» **TASK**: Each record below has to be printed verbatim.

------ RECORDS FOR THE EXERCISE

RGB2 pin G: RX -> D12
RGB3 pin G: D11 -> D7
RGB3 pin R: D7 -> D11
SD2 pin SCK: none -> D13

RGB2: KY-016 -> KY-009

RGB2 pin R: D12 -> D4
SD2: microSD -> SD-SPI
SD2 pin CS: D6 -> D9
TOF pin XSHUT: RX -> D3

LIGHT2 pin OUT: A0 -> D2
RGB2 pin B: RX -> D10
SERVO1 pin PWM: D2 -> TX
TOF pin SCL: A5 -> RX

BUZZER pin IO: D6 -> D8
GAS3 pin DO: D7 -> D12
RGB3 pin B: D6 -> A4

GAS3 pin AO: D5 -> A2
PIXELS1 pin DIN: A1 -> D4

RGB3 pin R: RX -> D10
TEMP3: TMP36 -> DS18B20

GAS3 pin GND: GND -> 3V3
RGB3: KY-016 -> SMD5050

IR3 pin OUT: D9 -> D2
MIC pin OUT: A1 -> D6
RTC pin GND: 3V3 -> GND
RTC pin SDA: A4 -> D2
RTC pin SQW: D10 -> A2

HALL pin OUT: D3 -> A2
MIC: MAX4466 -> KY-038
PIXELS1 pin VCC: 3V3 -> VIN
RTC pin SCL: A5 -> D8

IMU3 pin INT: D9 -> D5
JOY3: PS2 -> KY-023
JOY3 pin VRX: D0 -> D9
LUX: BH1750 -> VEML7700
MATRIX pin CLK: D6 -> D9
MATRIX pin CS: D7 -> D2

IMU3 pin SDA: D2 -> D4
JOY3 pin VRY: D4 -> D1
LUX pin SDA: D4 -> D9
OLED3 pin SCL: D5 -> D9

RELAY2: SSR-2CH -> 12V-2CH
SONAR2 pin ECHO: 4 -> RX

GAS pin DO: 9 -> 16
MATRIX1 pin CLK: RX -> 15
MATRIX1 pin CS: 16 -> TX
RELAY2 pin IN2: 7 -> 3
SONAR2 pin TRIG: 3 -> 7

------------

» **COMPLETED TASK**:
RGB2 pin G: RX -> D12
RGB3 pin G: D11 -> D7
RGB3 pin R: D7 -> D11
SD2 pin SCK: none -> D13

RGB2: KY-016 -> KY-009

RGB2 pin R: D12 -> D4
SD2: microSD -> SD-SPI
SD2 pin CS: D6 -> D9
TOF pin XSHUT: RX -> D3

LIGHT2 pin OUT: A0 -> D2
RGB2 pin B: RX -> D10
SERVO1 pin PWM: D2 -> TX
TOF pin SCL: A5 -> RX

BUZZER pin IO: D6 -> D8
GAS3 pin DO: D7 -> D12
RGB3 pin B: D6 -> A4

GAS3 pin AO: D5 -> A2
PIXELS1 pin DIN: A1 -> D4

RGB3 pin R: RX -> D10
TEMP3: TMP36 -> DS18B20

GAS3 pin GND: GND -> 3V3
RGB3: KY-016 -> SMD5050

IR3 pin OUT: D9 -> D2
MIC pin OUT: A1 -> D6
RTC pin GND: 3V3 -> GND
RTC pin SDA: A4 -> D2
RTC pin SQW: D10 -> A2

HALL pin OUT: D3 -> A2
MIC: MAX4466 -> KY-038
PIXELS1 pin VCC: 3V3 -> VIN
RTC pin SCL: A5 -> D8

IMU3 pin INT: D9 -> D5
JOY3: PS2 -> KY-023
JOY3 pin VRX: D0 -> D9
LUX: BH1750 -> VEML7700
MATRIX pin CLK: D6 -> D9
MATRIX pin CS: D7 -> D2

IMU3 pin SDA: D2 -> D4
JOY3 pin VRY: D4 -> D1
LUX pin SDA: D4 -> D9
OLED3 pin SCL: D5 -> D9

RELAY2: SSR-2CH -> 12V-2CH
SONAR2 pin ECHO: 4 -> RX

GAS pin DO: 9 -> 16
MATRIX1 pin CLK: RX -> 15
MATRIX1 pin CS: 16 -> TX
RELAY2 pin IN2: 7 -> 3
SONAR2 pin TRIG: 3 -> 7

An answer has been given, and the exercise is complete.